[Data items]
◇ ◇ ◇

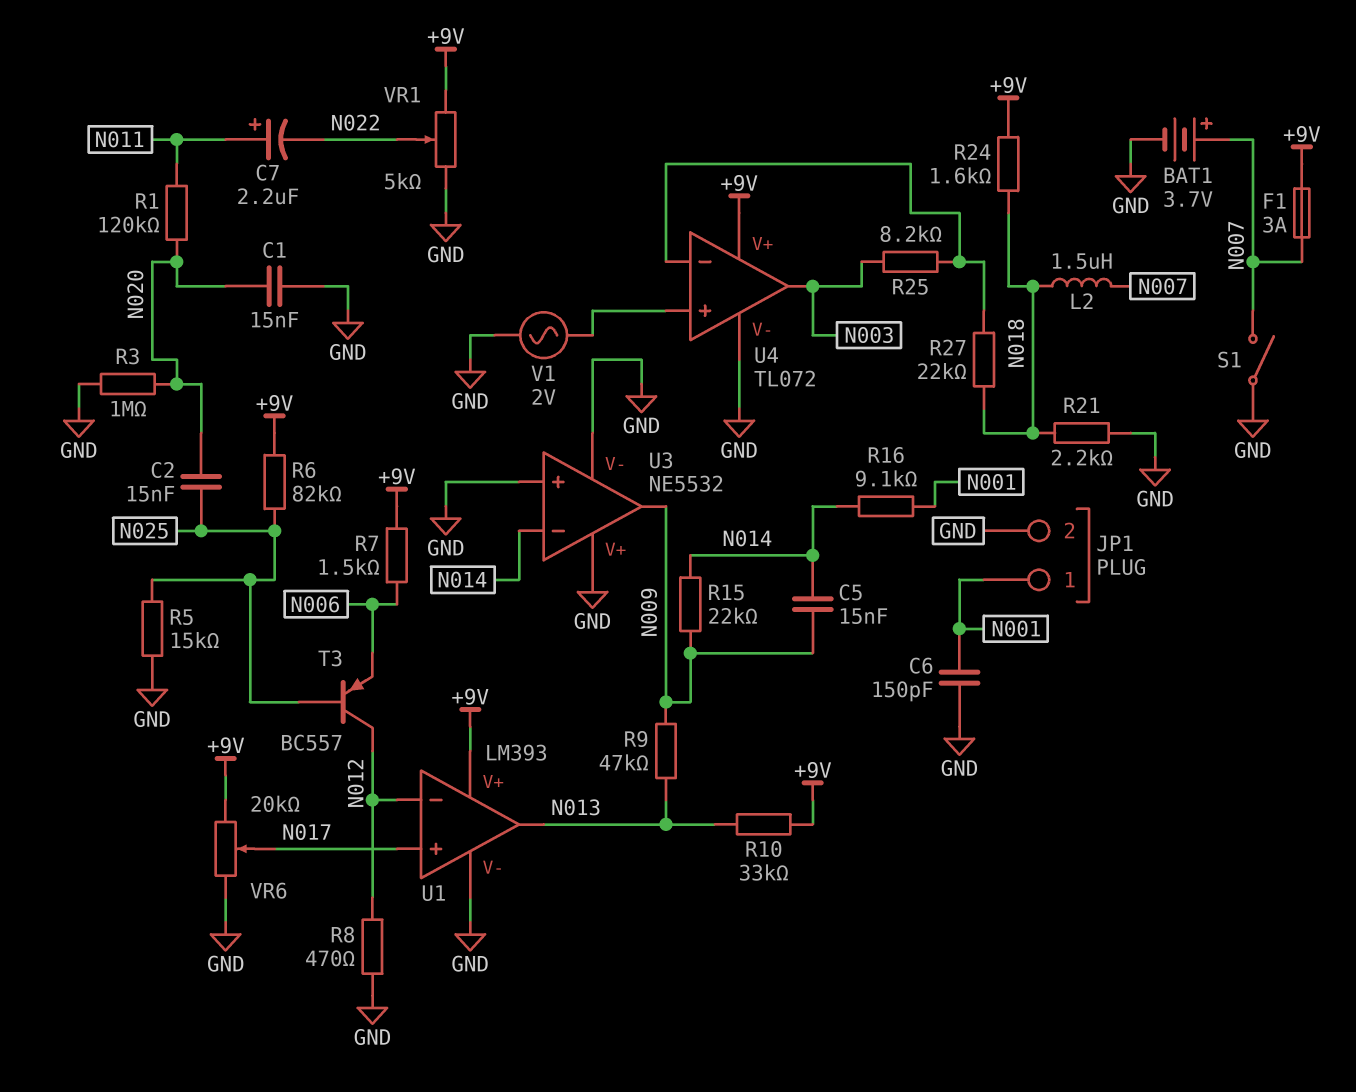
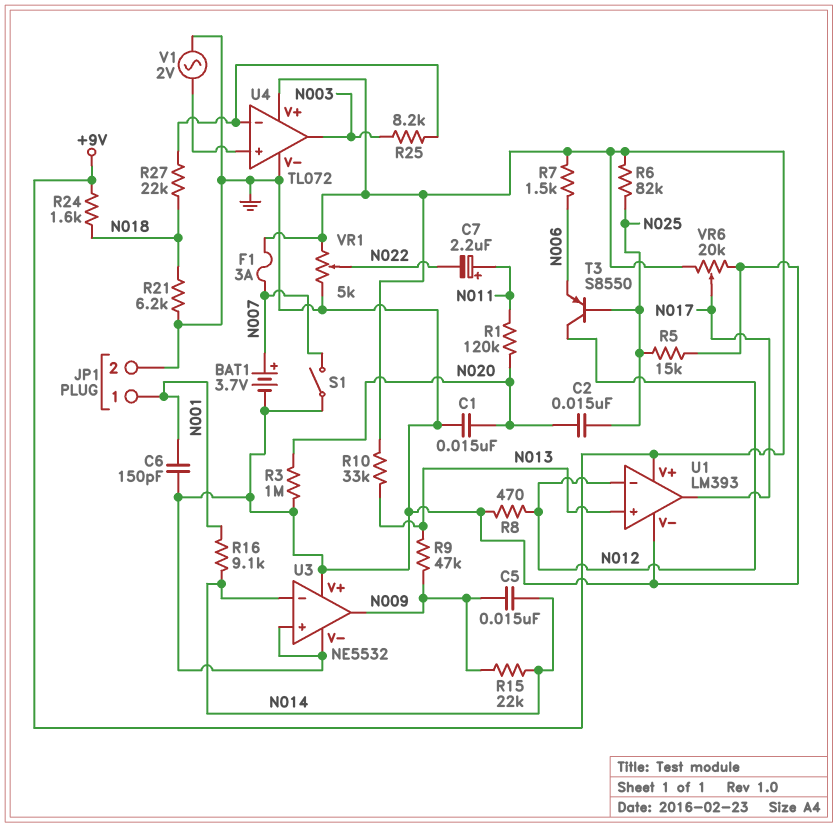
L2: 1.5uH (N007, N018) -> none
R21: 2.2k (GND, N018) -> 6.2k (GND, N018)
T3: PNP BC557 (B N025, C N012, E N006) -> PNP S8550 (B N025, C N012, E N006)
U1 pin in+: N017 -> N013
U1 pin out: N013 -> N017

◇ ◇ ◇

[What this task involves]
Reproduce each line of the records exactly and exclude any images.

[Solution to the problem]
L2: 1.5uH (N007, N018) -> none
R21: 2.2k (GND, N018) -> 6.2k (GND, N018)
T3: PNP BC557 (B N025, C N012, E N006) -> PNP S8550 (B N025, C N012, E N006)
U1 pin in+: N017 -> N013
U1 pin out: N013 -> N017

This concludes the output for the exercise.